#### [Task to complete]
The data below is to be transcribed word for word; pictures are to be excluded.

#### [Data records]
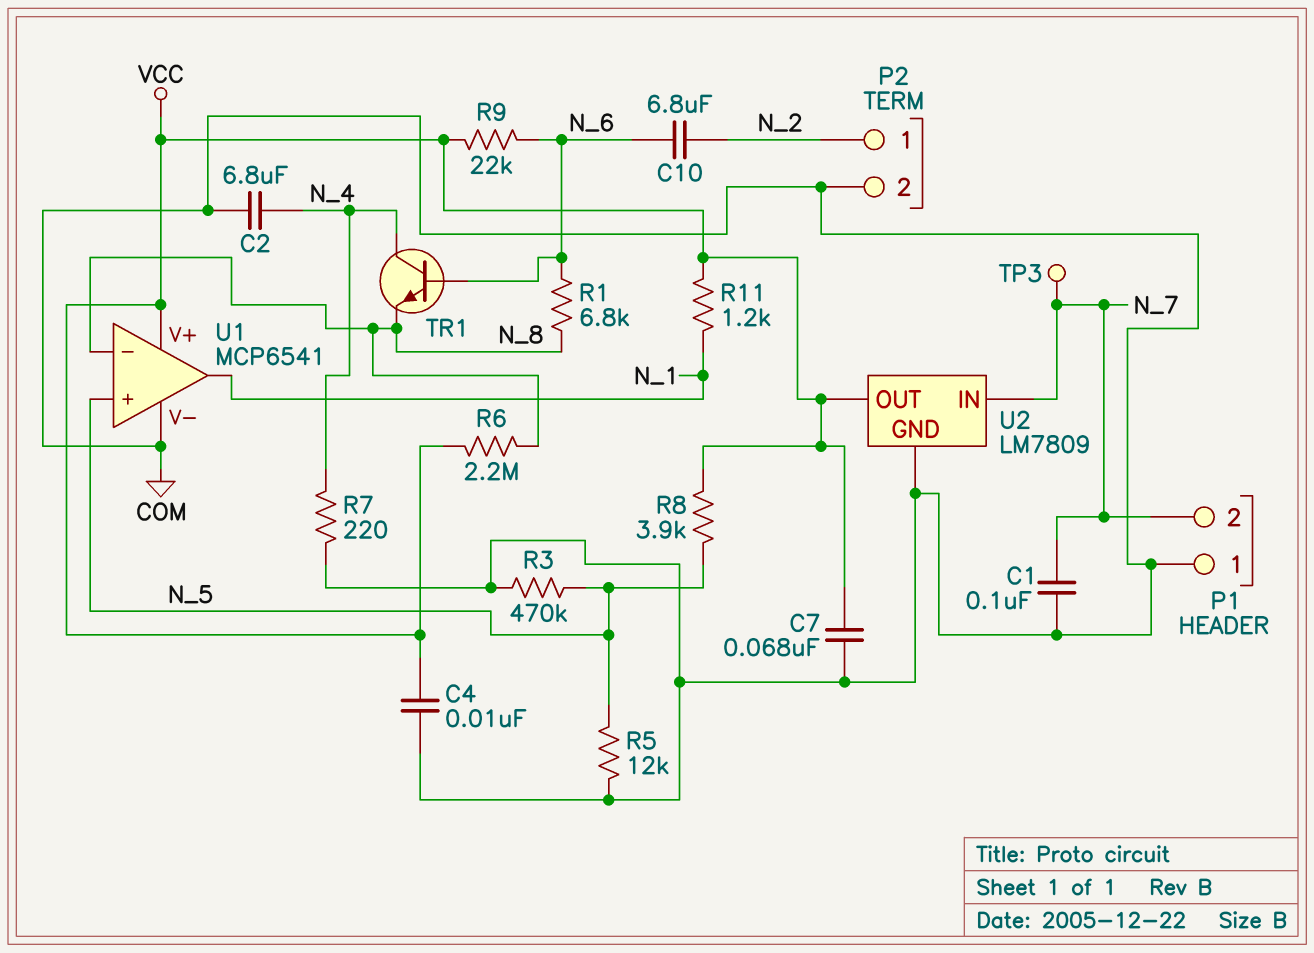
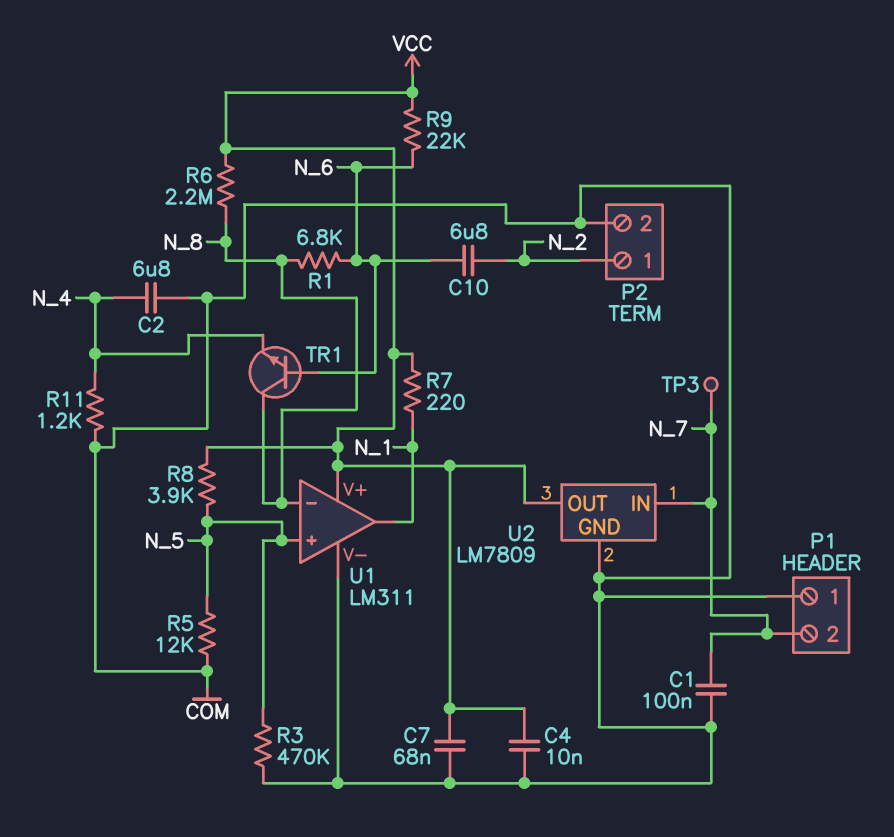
R7: 220 (COM, N_4) -> 220 (N_1, VCC)
R11: 1.2k (N_1, VCC) -> 1.2k (COM, N_4)
TR1: NPN (B N_6, C N_4, E N_8) -> NPN (B N_6, C N_8, E N_4)
U1: MCP6541 -> LM311

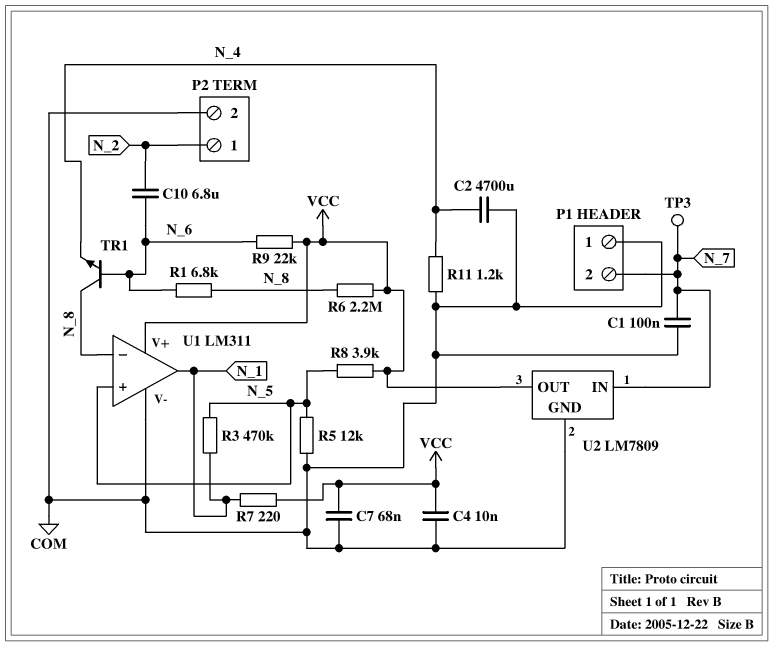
C2: 6.8uF (COM, N_4) -> 4700uF (COM, N_4)
R3: 470k (COM, N_5) -> 470k (N_1, N_5)

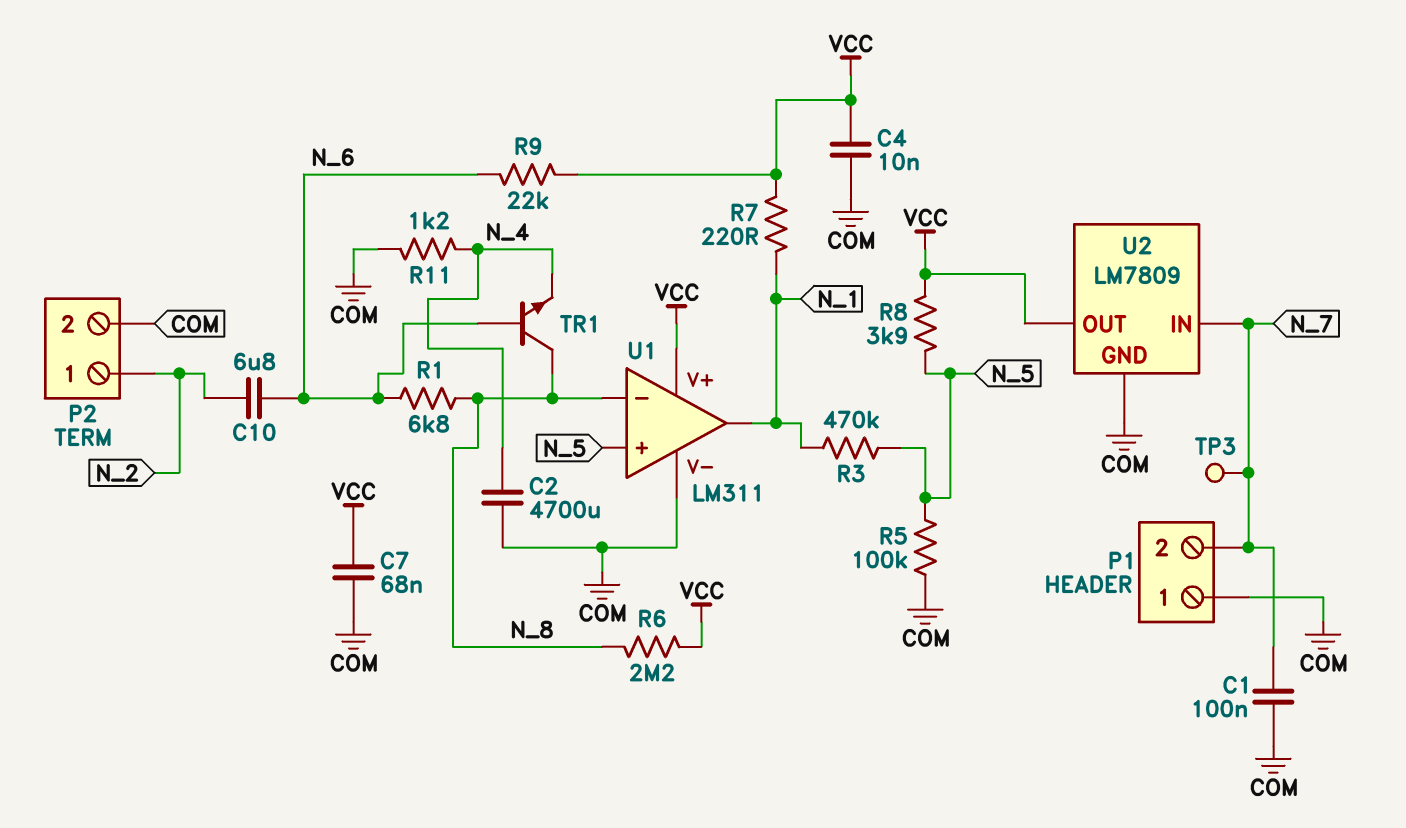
R5: 12k (COM, N_5) -> 100k (COM, N_5)

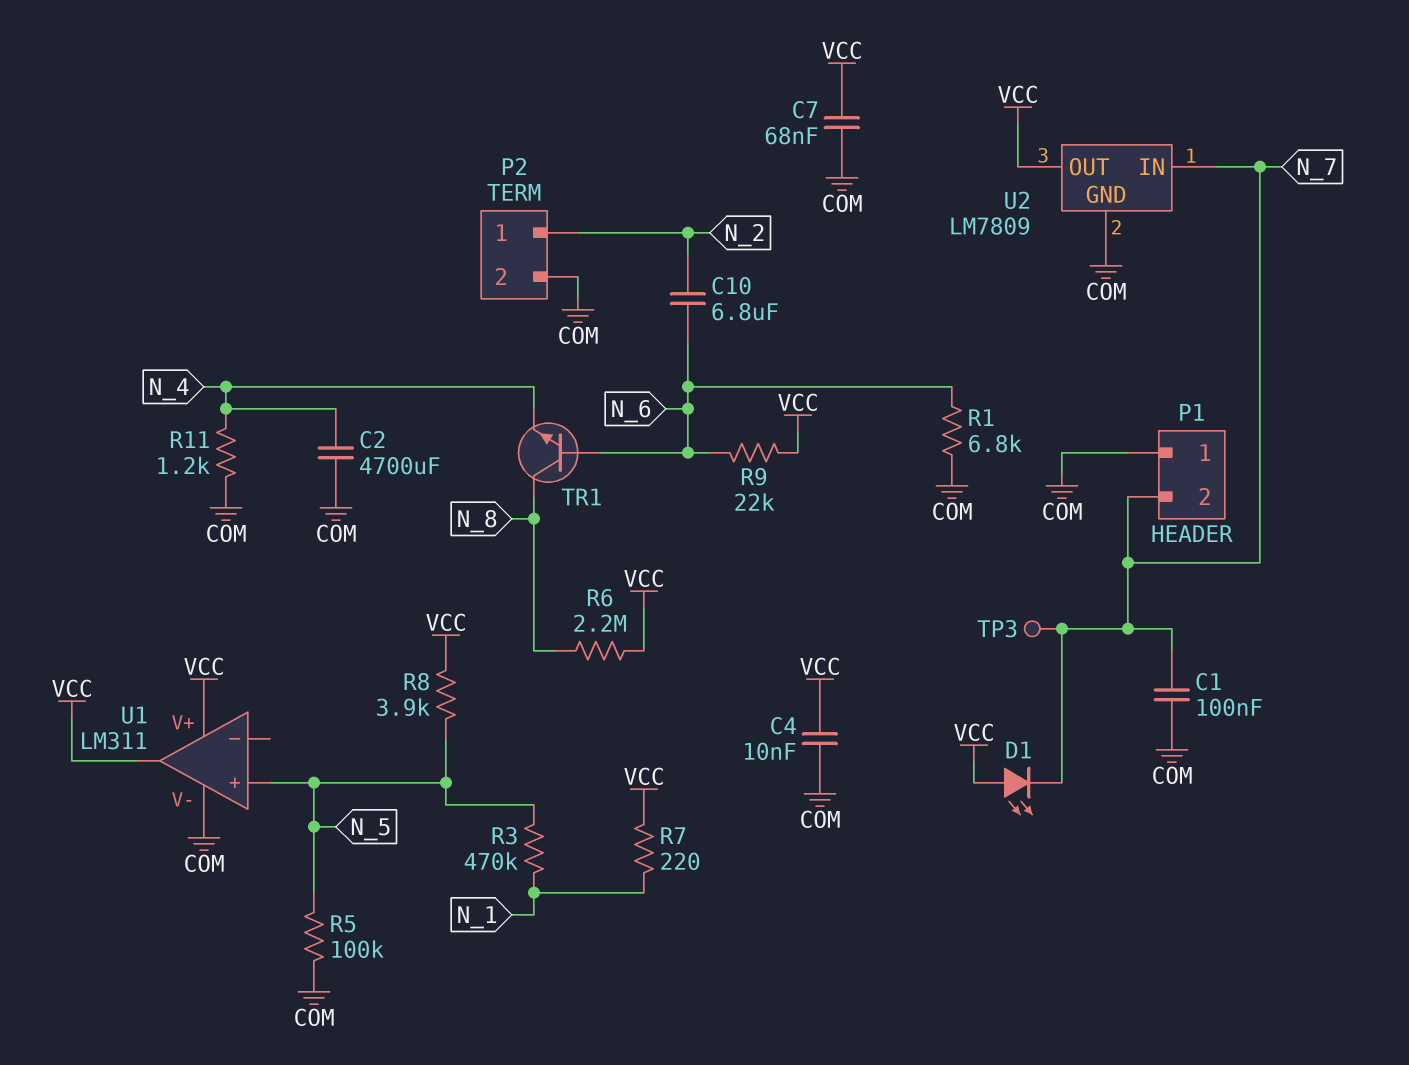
D1: none -> LED (A VCC, K N_7)
R1: 6.8k (N_6, N_8) -> 6.8k (COM, N_6)
U1 pin in-: N_8 -> none
U1 pin out: N_1 -> VCC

#### [Answer to this problem]
R7: 220 (COM, N_4) -> 220 (N_1, VCC)
R11: 1.2k (N_1, VCC) -> 1.2k (COM, N_4)
TR1: NPN (B N_6, C N_4, E N_8) -> NPN (B N_6, C N_8, E N_4)
U1: MCP6541 -> LM311

C2: 6.8uF (COM, N_4) -> 4700uF (COM, N_4)
R3: 470k (COM, N_5) -> 470k (N_1, N_5)

R5: 12k (COM, N_5) -> 100k (COM, N_5)

D1: none -> LED (A VCC, K N_7)
R1: 6.8k (N_6, N_8) -> 6.8k (COM, N_6)
U1 pin in-: N_8 -> none
U1 pin out: N_1 -> VCC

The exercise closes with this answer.